Extracted records —
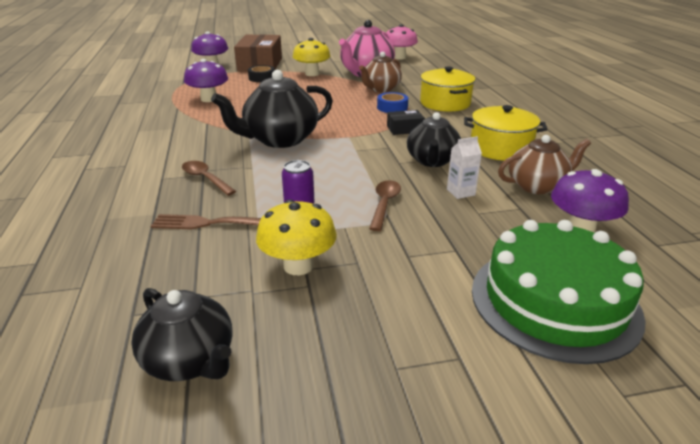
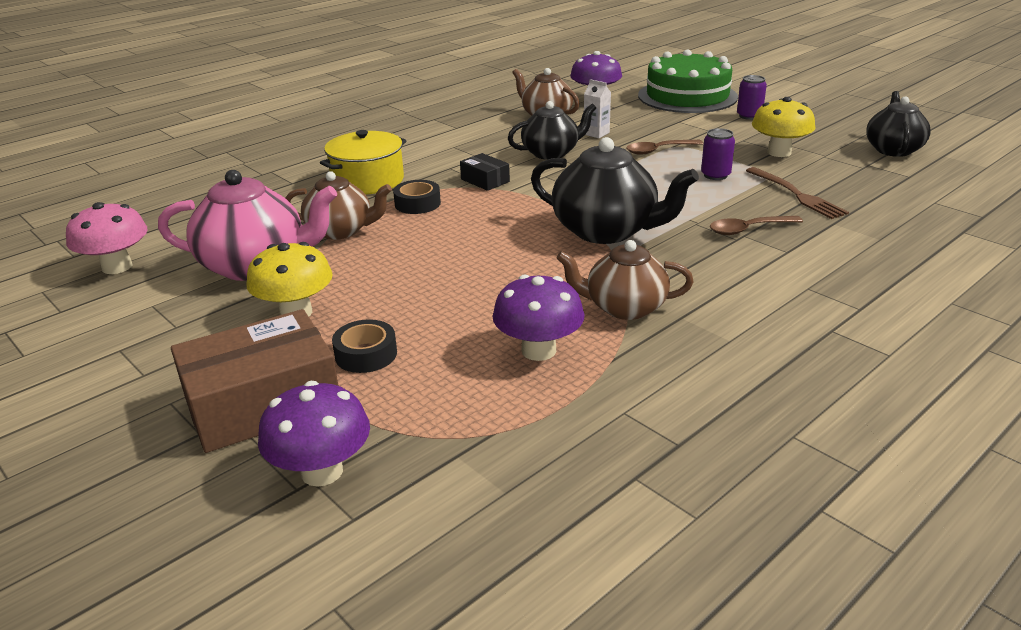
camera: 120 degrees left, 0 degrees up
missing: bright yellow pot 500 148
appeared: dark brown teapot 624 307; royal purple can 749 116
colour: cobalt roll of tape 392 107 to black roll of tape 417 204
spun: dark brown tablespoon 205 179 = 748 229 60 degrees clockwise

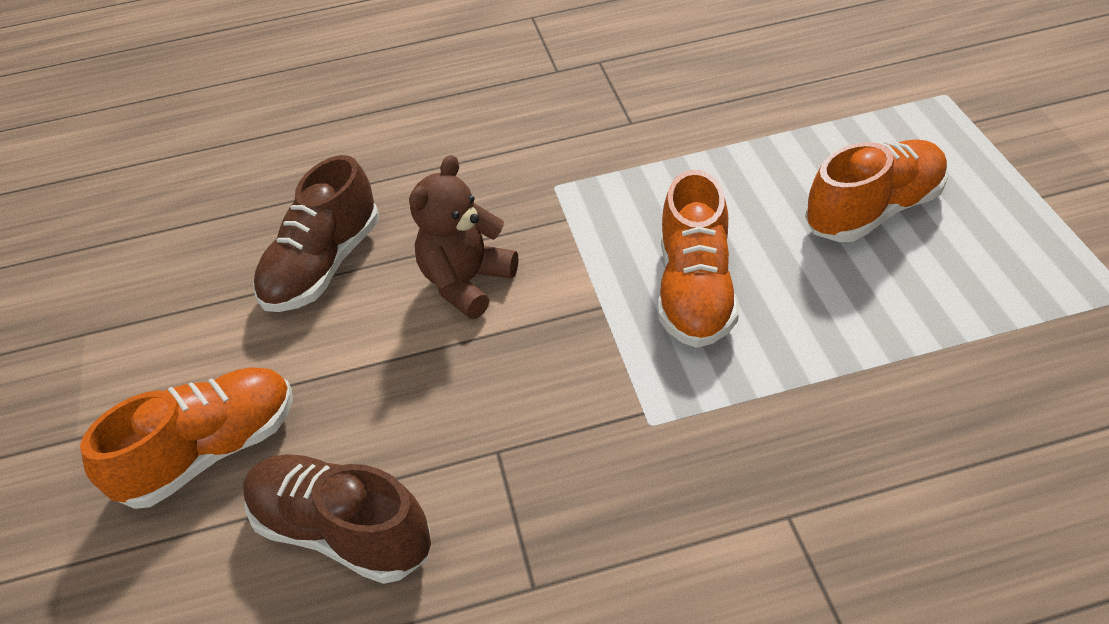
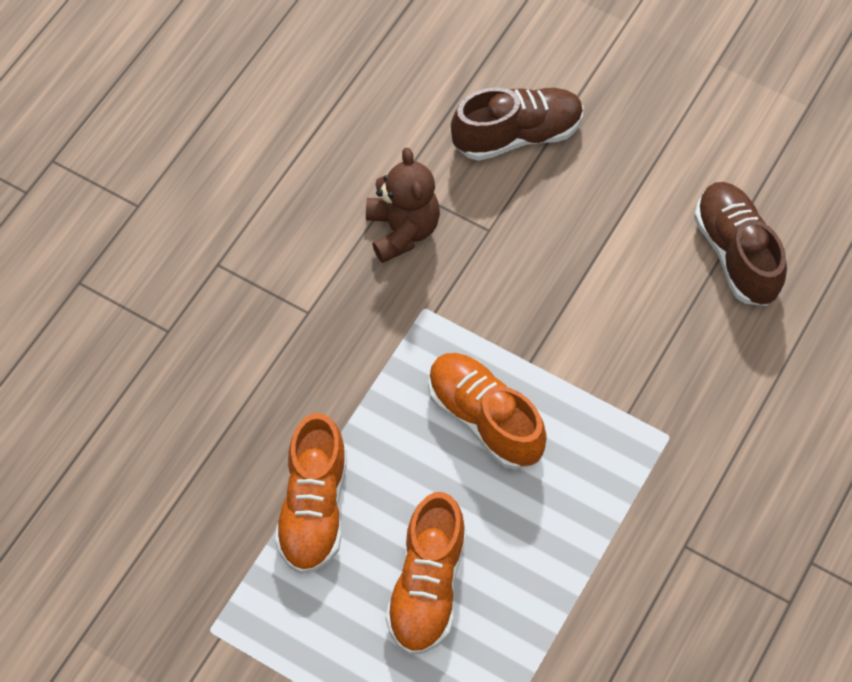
camera: 130 degrees right, 15 degrees up
relocated: orange-coloured lace-up shoe 211 452 to 314 507; dark brown stuffed bear 467 282 to 402 230

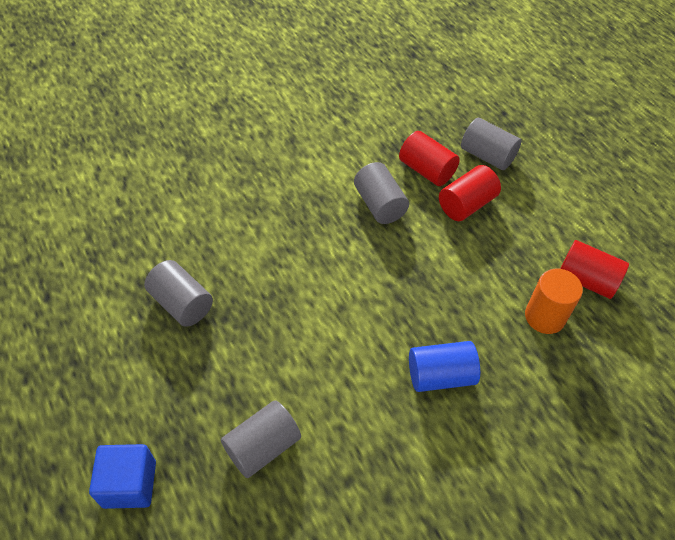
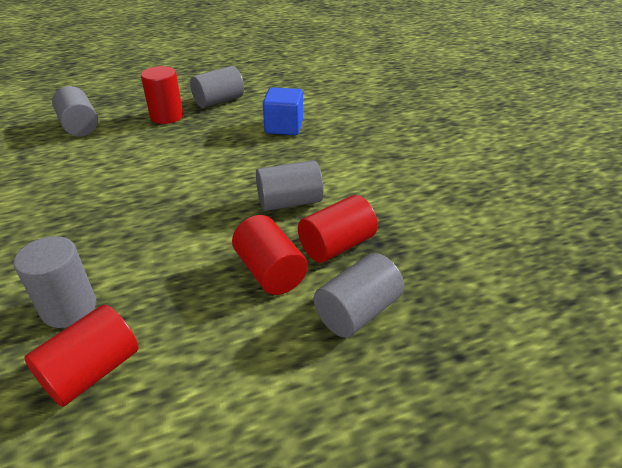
camera: 100 degrees right, 15 degrees down
missing: cobalt solid cylinder 440 375
appeared: red solid cylinder 167 116
relocated: cobalt solid cube 129 484 to 284 127
colour: orange-coloured solid cylinder 544 317 to gray solid cylinder 69 308

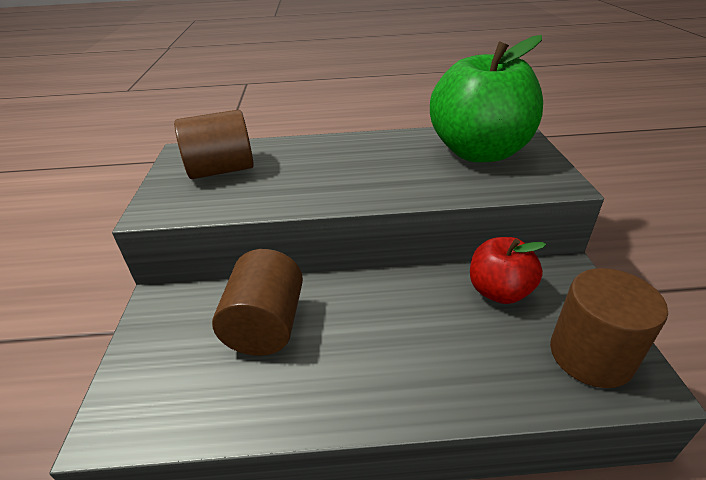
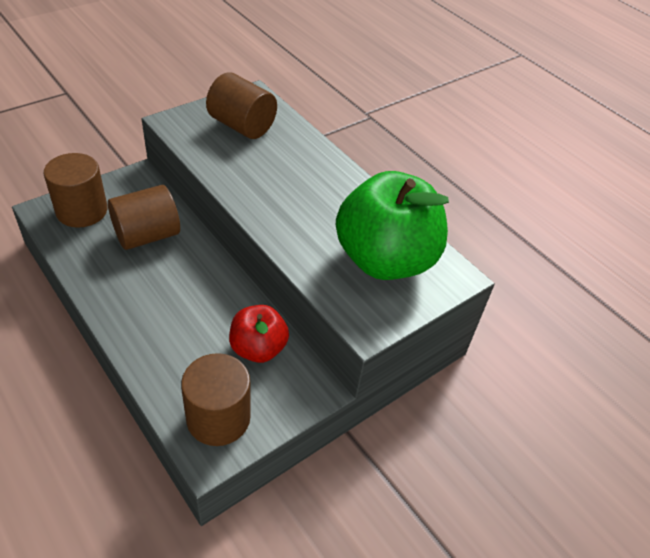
camera: 50 degrees right, 10 degrees up
appeared: dark brown solid cylinder 82 211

What the exercise asks — Write out exactly, and only, the lines running from the line with "missing: bright yellow pot 500 148" to the last line above, both included, with all pictures omitted.

Answer section —
missing: bright yellow pot 500 148
appeared: dark brown teapot 624 307; royal purple can 749 116
colour: cobalt roll of tape 392 107 to black roll of tape 417 204
spun: dark brown tablespoon 205 179 = 748 229 60 degrees clockwise

camera: 130 degrees right, 15 degrees up
relocated: orange-coloured lace-up shoe 211 452 to 314 507; dark brown stuffed bear 467 282 to 402 230

camera: 100 degrees right, 15 degrees down
missing: cobalt solid cylinder 440 375
appeared: red solid cylinder 167 116
relocated: cobalt solid cube 129 484 to 284 127
colour: orange-coloured solid cylinder 544 317 to gray solid cylinder 69 308

camera: 50 degrees right, 10 degrees up
appeared: dark brown solid cylinder 82 211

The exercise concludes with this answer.